### What you will do:
From the line containing "The second view" to the final line of the listing, restate each line word for word and add nothing.

### Recorded information:
* * * * * * * * *

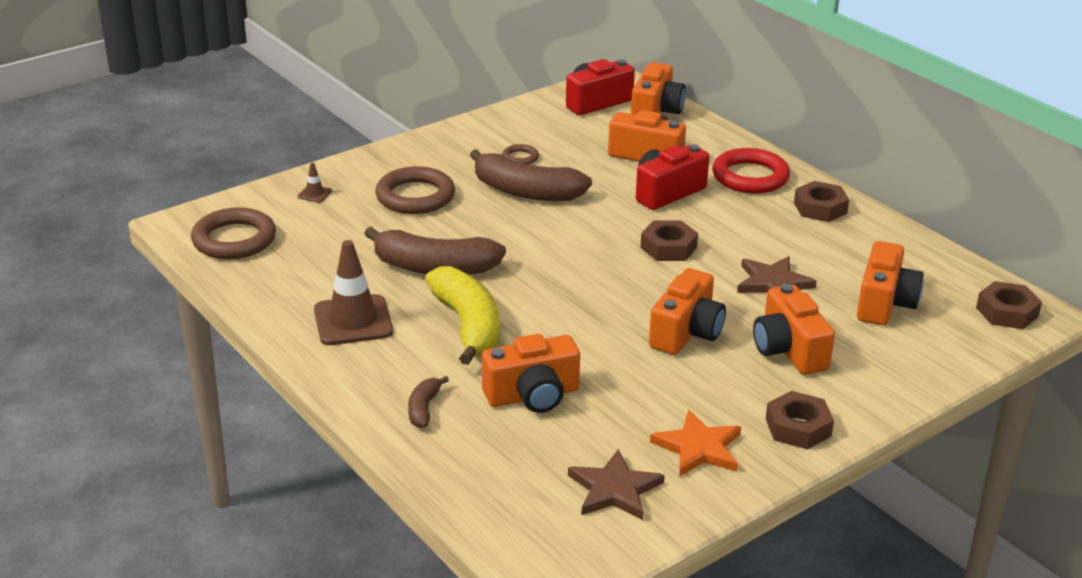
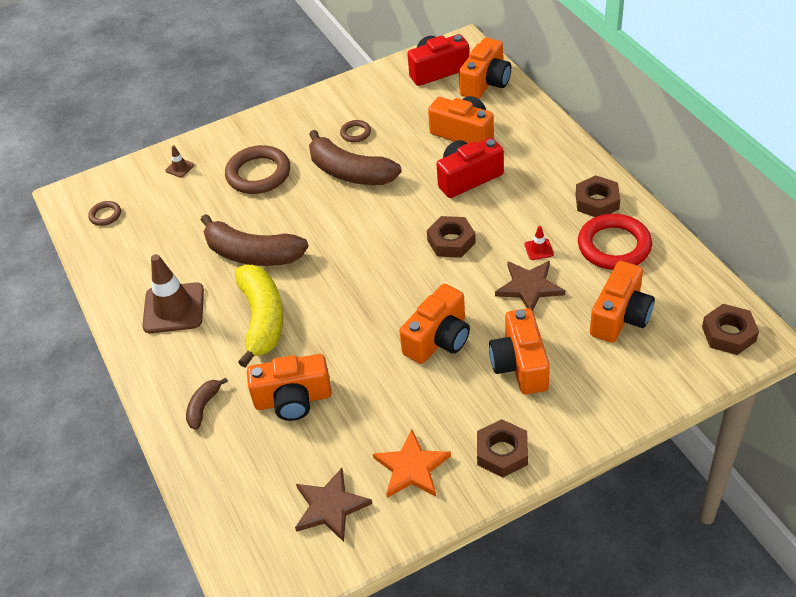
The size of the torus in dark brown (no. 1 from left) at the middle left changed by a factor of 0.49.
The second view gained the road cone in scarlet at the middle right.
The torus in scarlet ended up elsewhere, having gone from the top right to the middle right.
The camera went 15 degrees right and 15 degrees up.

* * * * * * * * *

### Response to this exercise:
The second view gained the road cone in scarlet at the middle right.
The torus in scarlet ended up elsewhere, having gone from the top right to the middle right.
The camera went 15 degrees right and 15 degrees up.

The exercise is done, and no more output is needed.